WHAT YOU SHOULD DO
Repeat each record word for word.

DATA EXTRACTS
_ _ _ _

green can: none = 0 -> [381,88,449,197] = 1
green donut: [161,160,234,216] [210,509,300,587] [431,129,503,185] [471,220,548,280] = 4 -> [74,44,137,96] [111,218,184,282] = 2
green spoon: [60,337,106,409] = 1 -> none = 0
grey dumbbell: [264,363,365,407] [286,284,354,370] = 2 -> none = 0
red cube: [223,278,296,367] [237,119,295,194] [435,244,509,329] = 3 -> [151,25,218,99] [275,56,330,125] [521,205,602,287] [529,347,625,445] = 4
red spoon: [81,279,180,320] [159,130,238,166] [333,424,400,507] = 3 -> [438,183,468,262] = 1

_ _ _ _

FINAL ANSWER
green can: none = 0 -> [381,88,449,197] = 1
green donut: [161,160,234,216] [210,509,300,587] [431,129,503,185] [471,220,548,280] = 4 -> [74,44,137,96] [111,218,184,282] = 2
green spoon: [60,337,106,409] = 1 -> none = 0
grey dumbbell: [264,363,365,407] [286,284,354,370] = 2 -> none = 0
red cube: [223,278,296,367] [237,119,295,194] [435,244,509,329] = 3 -> [151,25,218,99] [275,56,330,125] [521,205,602,287] [529,347,625,445] = 4
red spoon: [81,279,180,320] [159,130,238,166] [333,424,400,507] = 3 -> [438,183,468,262] = 1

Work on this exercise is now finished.